What to do: Copy the listing from the line that contains "coordinates (473, 298)." through the line that contains "The image size is (960, 540). Identify", inclusive. Replace every "cappuccino" with "latte", change nothing else, and return only those lines.

Extracted information:

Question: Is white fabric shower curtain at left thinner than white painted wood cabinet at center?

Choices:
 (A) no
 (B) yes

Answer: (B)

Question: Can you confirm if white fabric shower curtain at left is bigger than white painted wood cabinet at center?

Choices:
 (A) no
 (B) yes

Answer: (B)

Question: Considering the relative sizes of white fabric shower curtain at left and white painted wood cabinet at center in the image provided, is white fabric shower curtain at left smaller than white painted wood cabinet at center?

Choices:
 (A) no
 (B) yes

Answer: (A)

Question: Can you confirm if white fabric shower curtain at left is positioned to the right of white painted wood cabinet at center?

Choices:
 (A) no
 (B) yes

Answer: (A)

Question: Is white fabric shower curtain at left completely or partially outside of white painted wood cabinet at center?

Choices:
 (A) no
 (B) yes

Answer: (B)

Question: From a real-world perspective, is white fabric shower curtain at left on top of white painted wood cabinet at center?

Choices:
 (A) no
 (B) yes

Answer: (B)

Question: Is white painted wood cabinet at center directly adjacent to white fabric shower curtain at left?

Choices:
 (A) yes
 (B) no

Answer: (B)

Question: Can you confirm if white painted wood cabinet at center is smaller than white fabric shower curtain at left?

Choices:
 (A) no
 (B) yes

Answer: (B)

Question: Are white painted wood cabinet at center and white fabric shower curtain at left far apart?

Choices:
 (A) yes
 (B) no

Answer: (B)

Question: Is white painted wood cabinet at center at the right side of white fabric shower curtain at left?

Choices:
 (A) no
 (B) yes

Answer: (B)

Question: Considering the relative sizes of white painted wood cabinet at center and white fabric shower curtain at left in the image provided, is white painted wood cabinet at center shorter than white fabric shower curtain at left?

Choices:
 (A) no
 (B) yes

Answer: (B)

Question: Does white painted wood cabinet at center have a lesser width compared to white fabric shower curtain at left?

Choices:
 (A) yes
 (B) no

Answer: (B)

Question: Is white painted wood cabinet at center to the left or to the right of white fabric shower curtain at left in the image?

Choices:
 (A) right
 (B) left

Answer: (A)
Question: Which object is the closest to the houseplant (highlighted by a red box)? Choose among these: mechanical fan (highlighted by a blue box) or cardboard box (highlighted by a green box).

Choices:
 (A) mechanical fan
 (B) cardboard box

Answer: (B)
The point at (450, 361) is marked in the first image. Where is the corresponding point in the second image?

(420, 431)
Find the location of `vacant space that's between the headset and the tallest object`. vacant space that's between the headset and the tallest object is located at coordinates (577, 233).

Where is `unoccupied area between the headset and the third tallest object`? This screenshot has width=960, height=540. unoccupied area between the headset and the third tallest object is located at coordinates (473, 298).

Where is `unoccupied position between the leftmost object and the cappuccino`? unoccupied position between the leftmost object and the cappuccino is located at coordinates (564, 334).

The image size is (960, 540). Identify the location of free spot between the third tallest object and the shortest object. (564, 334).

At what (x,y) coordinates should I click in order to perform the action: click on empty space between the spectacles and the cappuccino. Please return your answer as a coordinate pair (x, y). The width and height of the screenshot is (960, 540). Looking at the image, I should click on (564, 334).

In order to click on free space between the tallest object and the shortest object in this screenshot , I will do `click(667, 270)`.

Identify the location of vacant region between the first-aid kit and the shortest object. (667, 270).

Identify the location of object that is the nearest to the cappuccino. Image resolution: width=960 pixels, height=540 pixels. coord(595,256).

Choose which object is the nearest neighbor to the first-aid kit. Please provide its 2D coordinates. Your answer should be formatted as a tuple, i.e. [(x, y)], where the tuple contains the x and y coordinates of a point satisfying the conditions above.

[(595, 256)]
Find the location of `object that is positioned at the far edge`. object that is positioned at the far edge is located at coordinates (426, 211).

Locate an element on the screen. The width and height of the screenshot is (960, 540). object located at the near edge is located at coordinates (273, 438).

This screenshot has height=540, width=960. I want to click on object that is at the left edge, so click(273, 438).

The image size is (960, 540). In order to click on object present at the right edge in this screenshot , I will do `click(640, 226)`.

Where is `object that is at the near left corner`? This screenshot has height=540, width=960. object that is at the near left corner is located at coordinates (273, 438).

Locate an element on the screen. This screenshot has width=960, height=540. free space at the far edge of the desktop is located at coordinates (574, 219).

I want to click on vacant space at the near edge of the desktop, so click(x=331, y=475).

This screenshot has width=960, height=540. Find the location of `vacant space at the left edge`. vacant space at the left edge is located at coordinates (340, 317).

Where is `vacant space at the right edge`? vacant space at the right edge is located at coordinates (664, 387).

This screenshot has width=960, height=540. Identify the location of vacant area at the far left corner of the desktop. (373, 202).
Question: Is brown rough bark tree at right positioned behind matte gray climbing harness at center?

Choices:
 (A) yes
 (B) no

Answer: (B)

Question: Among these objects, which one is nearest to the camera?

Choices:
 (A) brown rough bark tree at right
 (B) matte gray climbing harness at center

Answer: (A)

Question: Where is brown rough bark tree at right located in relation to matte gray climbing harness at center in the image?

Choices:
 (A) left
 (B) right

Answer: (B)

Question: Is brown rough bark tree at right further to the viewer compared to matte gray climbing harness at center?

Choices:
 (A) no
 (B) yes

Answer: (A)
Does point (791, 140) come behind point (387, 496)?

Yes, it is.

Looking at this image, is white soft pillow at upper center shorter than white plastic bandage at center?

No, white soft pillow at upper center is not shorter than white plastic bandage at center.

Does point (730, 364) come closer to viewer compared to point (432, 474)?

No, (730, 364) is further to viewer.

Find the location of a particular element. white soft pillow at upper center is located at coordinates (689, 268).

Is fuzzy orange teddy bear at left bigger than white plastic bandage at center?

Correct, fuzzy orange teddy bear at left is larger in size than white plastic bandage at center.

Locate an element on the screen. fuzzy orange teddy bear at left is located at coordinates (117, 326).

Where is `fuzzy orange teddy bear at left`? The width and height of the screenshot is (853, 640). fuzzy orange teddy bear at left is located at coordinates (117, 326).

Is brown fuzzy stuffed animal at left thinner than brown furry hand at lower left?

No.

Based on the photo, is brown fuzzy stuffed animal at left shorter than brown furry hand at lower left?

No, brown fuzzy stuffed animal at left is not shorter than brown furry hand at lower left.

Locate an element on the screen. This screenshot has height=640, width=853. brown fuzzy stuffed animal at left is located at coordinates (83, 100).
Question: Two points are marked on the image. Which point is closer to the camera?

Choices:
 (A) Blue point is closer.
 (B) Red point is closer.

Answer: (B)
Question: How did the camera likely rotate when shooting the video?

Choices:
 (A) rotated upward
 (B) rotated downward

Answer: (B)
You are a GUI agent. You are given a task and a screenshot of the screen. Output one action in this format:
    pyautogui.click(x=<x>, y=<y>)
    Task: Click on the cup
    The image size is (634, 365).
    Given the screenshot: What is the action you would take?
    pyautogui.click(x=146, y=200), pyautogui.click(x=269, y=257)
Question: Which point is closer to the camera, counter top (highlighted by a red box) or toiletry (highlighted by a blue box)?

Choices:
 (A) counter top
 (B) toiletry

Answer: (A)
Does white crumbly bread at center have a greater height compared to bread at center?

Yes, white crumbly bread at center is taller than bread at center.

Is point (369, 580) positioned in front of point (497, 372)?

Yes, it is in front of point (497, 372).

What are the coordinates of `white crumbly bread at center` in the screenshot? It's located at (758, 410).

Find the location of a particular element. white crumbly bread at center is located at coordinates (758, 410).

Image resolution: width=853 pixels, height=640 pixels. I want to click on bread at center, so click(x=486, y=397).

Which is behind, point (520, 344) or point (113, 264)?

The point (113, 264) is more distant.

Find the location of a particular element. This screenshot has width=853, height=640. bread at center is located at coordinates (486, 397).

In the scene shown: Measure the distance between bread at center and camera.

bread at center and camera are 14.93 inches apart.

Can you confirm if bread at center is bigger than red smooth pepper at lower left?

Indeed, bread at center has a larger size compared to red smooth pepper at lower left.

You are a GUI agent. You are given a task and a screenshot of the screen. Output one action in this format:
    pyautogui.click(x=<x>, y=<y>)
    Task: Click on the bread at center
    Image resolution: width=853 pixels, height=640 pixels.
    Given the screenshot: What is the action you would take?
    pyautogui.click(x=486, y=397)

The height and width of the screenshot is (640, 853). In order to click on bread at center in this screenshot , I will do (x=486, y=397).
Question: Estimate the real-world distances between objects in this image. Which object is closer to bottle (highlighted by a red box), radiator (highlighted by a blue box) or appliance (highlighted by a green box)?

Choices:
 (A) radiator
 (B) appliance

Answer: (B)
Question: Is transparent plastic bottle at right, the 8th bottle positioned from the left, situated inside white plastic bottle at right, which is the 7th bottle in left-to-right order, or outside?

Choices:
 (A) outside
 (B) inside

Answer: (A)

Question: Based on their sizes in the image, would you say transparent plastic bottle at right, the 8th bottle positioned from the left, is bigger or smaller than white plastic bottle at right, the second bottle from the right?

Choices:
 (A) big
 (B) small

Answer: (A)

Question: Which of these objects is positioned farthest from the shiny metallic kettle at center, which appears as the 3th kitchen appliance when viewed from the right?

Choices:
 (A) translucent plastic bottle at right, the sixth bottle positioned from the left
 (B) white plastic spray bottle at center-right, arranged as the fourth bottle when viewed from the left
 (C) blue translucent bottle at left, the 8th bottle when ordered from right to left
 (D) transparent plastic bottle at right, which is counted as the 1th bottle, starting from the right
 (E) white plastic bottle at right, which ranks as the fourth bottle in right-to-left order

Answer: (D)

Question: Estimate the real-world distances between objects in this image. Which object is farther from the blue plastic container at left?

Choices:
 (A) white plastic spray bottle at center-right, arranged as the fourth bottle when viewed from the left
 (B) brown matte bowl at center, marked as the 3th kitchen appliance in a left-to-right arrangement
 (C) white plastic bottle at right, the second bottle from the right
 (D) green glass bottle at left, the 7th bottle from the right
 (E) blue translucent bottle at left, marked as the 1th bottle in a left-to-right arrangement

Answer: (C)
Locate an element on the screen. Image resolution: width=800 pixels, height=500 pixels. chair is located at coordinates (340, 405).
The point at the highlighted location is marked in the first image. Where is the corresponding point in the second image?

Expected output:
Where is `unoccupied area between the headset and the third tallest object`? This screenshot has width=960, height=540. unoccupied area between the headset and the third tallest object is located at coordinates (473, 298).

Where is `unoccupied position between the leftmost object and the latte`? unoccupied position between the leftmost object and the latte is located at coordinates (564, 334).

The image size is (960, 540). Identify the location of free spot between the third tallest object and the shortest object. (564, 334).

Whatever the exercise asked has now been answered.